Give back each line below verbatim.

Record extracts Start Marker

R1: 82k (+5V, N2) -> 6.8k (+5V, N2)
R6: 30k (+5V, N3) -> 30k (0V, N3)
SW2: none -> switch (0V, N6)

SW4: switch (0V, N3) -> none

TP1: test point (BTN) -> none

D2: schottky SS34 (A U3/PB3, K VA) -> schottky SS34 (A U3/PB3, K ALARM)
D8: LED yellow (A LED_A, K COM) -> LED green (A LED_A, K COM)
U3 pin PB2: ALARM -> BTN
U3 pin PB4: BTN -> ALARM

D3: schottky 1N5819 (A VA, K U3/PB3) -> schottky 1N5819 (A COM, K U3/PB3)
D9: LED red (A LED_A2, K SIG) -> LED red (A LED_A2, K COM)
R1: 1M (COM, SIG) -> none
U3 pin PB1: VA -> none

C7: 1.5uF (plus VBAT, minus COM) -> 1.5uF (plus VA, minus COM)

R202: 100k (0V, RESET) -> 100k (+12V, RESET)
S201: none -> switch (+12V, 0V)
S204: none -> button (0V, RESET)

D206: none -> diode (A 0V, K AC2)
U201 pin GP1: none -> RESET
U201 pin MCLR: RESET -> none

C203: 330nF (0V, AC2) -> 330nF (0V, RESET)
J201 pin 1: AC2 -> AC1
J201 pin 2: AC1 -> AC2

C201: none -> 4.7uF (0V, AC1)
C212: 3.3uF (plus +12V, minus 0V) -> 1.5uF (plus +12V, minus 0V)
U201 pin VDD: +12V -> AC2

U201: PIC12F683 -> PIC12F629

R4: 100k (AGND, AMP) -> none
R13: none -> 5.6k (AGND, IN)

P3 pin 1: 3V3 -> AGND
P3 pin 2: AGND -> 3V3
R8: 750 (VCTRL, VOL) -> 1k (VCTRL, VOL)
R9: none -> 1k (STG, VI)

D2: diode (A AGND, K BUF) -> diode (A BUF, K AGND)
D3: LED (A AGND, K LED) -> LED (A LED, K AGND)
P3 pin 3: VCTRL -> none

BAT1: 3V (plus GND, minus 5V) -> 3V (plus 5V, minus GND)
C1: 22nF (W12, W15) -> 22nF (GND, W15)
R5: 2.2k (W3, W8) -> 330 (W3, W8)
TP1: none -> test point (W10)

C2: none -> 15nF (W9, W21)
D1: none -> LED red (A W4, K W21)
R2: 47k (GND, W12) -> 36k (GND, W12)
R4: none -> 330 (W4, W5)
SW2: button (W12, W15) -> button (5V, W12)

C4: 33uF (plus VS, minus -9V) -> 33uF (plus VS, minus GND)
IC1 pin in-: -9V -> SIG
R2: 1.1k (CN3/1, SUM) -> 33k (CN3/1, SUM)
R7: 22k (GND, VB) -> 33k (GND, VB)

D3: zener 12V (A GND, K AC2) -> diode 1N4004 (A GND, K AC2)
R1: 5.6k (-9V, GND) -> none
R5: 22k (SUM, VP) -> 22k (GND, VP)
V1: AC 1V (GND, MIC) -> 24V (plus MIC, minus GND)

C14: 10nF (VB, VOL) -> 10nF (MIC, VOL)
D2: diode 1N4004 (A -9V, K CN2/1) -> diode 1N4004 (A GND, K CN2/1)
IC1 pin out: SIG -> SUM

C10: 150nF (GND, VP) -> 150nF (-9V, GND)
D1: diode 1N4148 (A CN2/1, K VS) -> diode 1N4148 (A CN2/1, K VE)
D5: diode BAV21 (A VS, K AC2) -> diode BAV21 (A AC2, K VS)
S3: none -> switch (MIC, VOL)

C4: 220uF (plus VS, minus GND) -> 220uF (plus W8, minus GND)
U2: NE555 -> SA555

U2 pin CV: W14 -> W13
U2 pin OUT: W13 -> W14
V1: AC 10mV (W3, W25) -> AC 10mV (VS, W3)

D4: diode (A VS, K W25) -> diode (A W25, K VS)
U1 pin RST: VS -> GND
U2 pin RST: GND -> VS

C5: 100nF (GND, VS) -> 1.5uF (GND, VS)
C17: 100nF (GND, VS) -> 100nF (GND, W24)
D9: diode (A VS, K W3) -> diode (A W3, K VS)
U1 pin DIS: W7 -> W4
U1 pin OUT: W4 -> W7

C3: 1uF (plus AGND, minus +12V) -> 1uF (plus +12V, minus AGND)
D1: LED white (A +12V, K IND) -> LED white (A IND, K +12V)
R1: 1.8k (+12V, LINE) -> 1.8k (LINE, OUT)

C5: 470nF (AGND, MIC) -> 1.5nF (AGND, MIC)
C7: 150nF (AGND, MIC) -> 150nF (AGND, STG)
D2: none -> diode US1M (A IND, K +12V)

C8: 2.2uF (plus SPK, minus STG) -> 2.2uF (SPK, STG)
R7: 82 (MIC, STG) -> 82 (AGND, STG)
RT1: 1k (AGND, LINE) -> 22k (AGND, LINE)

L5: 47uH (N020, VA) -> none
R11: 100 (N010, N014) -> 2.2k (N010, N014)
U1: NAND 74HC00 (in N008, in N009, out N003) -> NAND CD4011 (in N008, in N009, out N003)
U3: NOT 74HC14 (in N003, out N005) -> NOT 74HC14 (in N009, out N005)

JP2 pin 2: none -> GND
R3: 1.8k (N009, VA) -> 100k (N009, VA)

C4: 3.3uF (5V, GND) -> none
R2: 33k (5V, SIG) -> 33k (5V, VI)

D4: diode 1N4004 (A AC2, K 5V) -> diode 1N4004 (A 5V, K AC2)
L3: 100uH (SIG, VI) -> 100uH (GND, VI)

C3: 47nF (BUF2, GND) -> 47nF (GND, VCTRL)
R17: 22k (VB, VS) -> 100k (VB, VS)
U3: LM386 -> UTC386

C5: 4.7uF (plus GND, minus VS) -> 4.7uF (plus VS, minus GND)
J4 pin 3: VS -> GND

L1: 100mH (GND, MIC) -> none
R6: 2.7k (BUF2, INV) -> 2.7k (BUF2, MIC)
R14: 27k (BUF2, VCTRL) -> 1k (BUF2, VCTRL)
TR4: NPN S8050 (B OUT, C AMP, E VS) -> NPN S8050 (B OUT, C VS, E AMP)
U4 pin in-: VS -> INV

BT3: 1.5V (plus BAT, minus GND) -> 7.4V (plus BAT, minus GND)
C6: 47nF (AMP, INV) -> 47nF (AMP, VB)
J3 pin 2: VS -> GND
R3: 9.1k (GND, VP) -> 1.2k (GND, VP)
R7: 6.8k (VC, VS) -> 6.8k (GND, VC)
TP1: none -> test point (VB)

Record extracts End Marker

Result for this exercise —
R1: 82k (+5V, N2) -> 6.8k (+5V, N2)
R6: 30k (+5V, N3) -> 30k (0V, N3)
SW2: none -> switch (0V, N6)

SW4: switch (0V, N3) -> none

TP1: test point (BTN) -> none

D2: schottky SS34 (A U3/PB3, K VA) -> schottky SS34 (A U3/PB3, K ALARM)
D8: LED yellow (A LED_A, K COM) -> LED green (A LED_A, K COM)
U3 pin PB2: ALARM -> BTN
U3 pin PB4: BTN -> ALARM

D3: schottky 1N5819 (A VA, K U3/PB3) -> schottky 1N5819 (A COM, K U3/PB3)
D9: LED red (A LED_A2, K SIG) -> LED red (A LED_A2, K COM)
R1: 1M (COM, SIG) -> none
U3 pin PB1: VA -> none

C7: 1.5uF (plus VBAT, minus COM) -> 1.5uF (plus VA, minus COM)

R202: 100k (0V, RESET) -> 100k (+12V, RESET)
S201: none -> switch (+12V, 0V)
S204: none -> button (0V, RESET)

D206: none -> diode (A 0V, K AC2)
U201 pin GP1: none -> RESET
U201 pin MCLR: RESET -> none

C203: 330nF (0V, AC2) -> 330nF (0V, RESET)
J201 pin 1: AC2 -> AC1
J201 pin 2: AC1 -> AC2

C201: none -> 4.7uF (0V, AC1)
C212: 3.3uF (plus +12V, minus 0V) -> 1.5uF (plus +12V, minus 0V)
U201 pin VDD: +12V -> AC2

U201: PIC12F683 -> PIC12F629

R4: 100k (AGND, AMP) -> none
R13: none -> 5.6k (AGND, IN)

P3 pin 1: 3V3 -> AGND
P3 pin 2: AGND -> 3V3
R8: 750 (VCTRL, VOL) -> 1k (VCTRL, VOL)
R9: none -> 1k (STG, VI)

D2: diode (A AGND, K BUF) -> diode (A BUF, K AGND)
D3: LED (A AGND, K LED) -> LED (A LED, K AGND)
P3 pin 3: VCTRL -> none

BAT1: 3V (plus GND, minus 5V) -> 3V (plus 5V, minus GND)
C1: 22nF (W12, W15) -> 22nF (GND, W15)
R5: 2.2k (W3, W8) -> 330 (W3, W8)
TP1: none -> test point (W10)

C2: none -> 15nF (W9, W21)
D1: none -> LED red (A W4, K W21)
R2: 47k (GND, W12) -> 36k (GND, W12)
R4: none -> 330 (W4, W5)
SW2: button (W12, W15) -> button (5V, W12)

C4: 33uF (plus VS, minus -9V) -> 33uF (plus VS, minus GND)
IC1 pin in-: -9V -> SIG
R2: 1.1k (CN3/1, SUM) -> 33k (CN3/1, SUM)
R7: 22k (GND, VB) -> 33k (GND, VB)

D3: zener 12V (A GND, K AC2) -> diode 1N4004 (A GND, K AC2)
R1: 5.6k (-9V, GND) -> none
R5: 22k (SUM, VP) -> 22k (GND, VP)
V1: AC 1V (GND, MIC) -> 24V (plus MIC, minus GND)

C14: 10nF (VB, VOL) -> 10nF (MIC, VOL)
D2: diode 1N4004 (A -9V, K CN2/1) -> diode 1N4004 (A GND, K CN2/1)
IC1 pin out: SIG -> SUM

C10: 150nF (GND, VP) -> 150nF (-9V, GND)
D1: diode 1N4148 (A CN2/1, K VS) -> diode 1N4148 (A CN2/1, K VE)
D5: diode BAV21 (A VS, K AC2) -> diode BAV21 (A AC2, K VS)
S3: none -> switch (MIC, VOL)

C4: 220uF (plus VS, minus GND) -> 220uF (plus W8, minus GND)
U2: NE555 -> SA555

U2 pin CV: W14 -> W13
U2 pin OUT: W13 -> W14
V1: AC 10mV (W3, W25) -> AC 10mV (VS, W3)

D4: diode (A VS, K W25) -> diode (A W25, K VS)
U1 pin RST: VS -> GND
U2 pin RST: GND -> VS

C5: 100nF (GND, VS) -> 1.5uF (GND, VS)
C17: 100nF (GND, VS) -> 100nF (GND, W24)
D9: diode (A VS, K W3) -> diode (A W3, K VS)
U1 pin DIS: W7 -> W4
U1 pin OUT: W4 -> W7

C3: 1uF (plus AGND, minus +12V) -> 1uF (plus +12V, minus AGND)
D1: LED white (A +12V, K IND) -> LED white (A IND, K +12V)
R1: 1.8k (+12V, LINE) -> 1.8k (LINE, OUT)

C5: 470nF (AGND, MIC) -> 1.5nF (AGND, MIC)
C7: 150nF (AGND, MIC) -> 150nF (AGND, STG)
D2: none -> diode US1M (A IND, K +12V)

C8: 2.2uF (plus SPK, minus STG) -> 2.2uF (SPK, STG)
R7: 82 (MIC, STG) -> 82 (AGND, STG)
RT1: 1k (AGND, LINE) -> 22k (AGND, LINE)

L5: 47uH (N020, VA) -> none
R11: 100 (N010, N014) -> 2.2k (N010, N014)
U1: NAND 74HC00 (in N008, in N009, out N003) -> NAND CD4011 (in N008, in N009, out N003)
U3: NOT 74HC14 (in N003, out N005) -> NOT 74HC14 (in N009, out N005)

JP2 pin 2: none -> GND
R3: 1.8k (N009, VA) -> 100k (N009, VA)

C4: 3.3uF (5V, GND) -> none
R2: 33k (5V, SIG) -> 33k (5V, VI)

D4: diode 1N4004 (A AC2, K 5V) -> diode 1N4004 (A 5V, K AC2)
L3: 100uH (SIG, VI) -> 100uH (GND, VI)

C3: 47nF (BUF2, GND) -> 47nF (GND, VCTRL)
R17: 22k (VB, VS) -> 100k (VB, VS)
U3: LM386 -> UTC386

C5: 4.7uF (plus GND, minus VS) -> 4.7uF (plus VS, minus GND)
J4 pin 3: VS -> GND

L1: 100mH (GND, MIC) -> none
R6: 2.7k (BUF2, INV) -> 2.7k (BUF2, MIC)
R14: 27k (BUF2, VCTRL) -> 1k (BUF2, VCTRL)
TR4: NPN S8050 (B OUT, C AMP, E VS) -> NPN S8050 (B OUT, C VS, E AMP)
U4 pin in-: VS -> INV

BT3: 1.5V (plus BAT, minus GND) -> 7.4V (plus BAT, minus GND)
C6: 47nF (AMP, INV) -> 47nF (AMP, VB)
J3 pin 2: VS -> GND
R3: 9.1k (GND, VP) -> 1.2k (GND, VP)
R7: 6.8k (VC, VS) -> 6.8k (GND, VC)
TP1: none -> test point (VB)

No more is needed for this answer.